## Task
Give back each line of the data exactly.

Excerpts from a dataset
----------------
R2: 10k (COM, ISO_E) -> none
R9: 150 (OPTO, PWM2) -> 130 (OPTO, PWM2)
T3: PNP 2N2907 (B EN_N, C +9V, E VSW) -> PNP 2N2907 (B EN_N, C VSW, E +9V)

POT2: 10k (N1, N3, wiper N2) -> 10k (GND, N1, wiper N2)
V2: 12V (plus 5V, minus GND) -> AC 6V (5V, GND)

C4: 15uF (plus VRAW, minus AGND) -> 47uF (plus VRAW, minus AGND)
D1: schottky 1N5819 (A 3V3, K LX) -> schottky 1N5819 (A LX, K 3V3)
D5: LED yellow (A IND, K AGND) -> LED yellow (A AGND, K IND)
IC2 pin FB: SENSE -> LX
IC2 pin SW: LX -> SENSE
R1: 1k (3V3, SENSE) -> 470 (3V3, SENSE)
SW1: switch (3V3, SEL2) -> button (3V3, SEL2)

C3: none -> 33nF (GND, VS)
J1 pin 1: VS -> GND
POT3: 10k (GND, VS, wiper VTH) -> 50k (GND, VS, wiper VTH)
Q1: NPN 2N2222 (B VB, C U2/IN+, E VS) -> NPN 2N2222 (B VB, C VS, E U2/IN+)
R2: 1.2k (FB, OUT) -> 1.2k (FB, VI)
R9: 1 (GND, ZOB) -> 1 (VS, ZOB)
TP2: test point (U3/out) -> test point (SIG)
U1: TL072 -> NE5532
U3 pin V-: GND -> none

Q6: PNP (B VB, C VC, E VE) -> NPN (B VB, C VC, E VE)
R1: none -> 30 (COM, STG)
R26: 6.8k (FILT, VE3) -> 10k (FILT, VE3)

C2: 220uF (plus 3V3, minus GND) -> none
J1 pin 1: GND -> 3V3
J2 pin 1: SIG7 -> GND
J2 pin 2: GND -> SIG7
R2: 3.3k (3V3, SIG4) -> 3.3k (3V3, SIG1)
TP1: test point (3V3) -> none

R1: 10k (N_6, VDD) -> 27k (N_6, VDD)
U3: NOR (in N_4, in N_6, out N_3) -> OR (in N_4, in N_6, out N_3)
----------------
## Response area
R2: 10k (COM, ISO_E) -> none
R9: 150 (OPTO, PWM2) -> 130 (OPTO, PWM2)
T3: PNP 2N2907 (B EN_N, C +9V, E VSW) -> PNP 2N2907 (B EN_N, C VSW, E +9V)

POT2: 10k (N1, N3, wiper N2) -> 10k (GND, N1, wiper N2)
V2: 12V (plus 5V, minus GND) -> AC 6V (5V, GND)

C4: 15uF (plus VRAW, minus AGND) -> 47uF (plus VRAW, minus AGND)
D1: schottky 1N5819 (A 3V3, K LX) -> schottky 1N5819 (A LX, K 3V3)
D5: LED yellow (A IND, K AGND) -> LED yellow (A AGND, K IND)
IC2 pin FB: SENSE -> LX
IC2 pin SW: LX -> SENSE
R1: 1k (3V3, SENSE) -> 470 (3V3, SENSE)
SW1: switch (3V3, SEL2) -> button (3V3, SEL2)

C3: none -> 33nF (GND, VS)
J1 pin 1: VS -> GND
POT3: 10k (GND, VS, wiper VTH) -> 50k (GND, VS, wiper VTH)
Q1: NPN 2N2222 (B VB, C U2/IN+, E VS) -> NPN 2N2222 (B VB, C VS, E U2/IN+)
R2: 1.2k (FB, OUT) -> 1.2k (FB, VI)
R9: 1 (GND, ZOB) -> 1 (VS, ZOB)
TP2: test point (U3/out) -> test point (SIG)
U1: TL072 -> NE5532
U3 pin V-: GND -> none

Q6: PNP (B VB, C VC, E VE) -> NPN (B VB, C VC, E VE)
R1: none -> 30 (COM, STG)
R26: 6.8k (FILT, VE3) -> 10k (FILT, VE3)

C2: 220uF (plus 3V3, minus GND) -> none
J1 pin 1: GND -> 3V3
J2 pin 1: SIG7 -> GND
J2 pin 2: GND -> SIG7
R2: 3.3k (3V3, SIG4) -> 3.3k (3V3, SIG1)
TP1: test point (3V3) -> none

R1: 10k (N_6, VDD) -> 27k (N_6, VDD)
U3: NOR (in N_4, in N_6, out N_3) -> OR (in N_4, in N_6, out N_3)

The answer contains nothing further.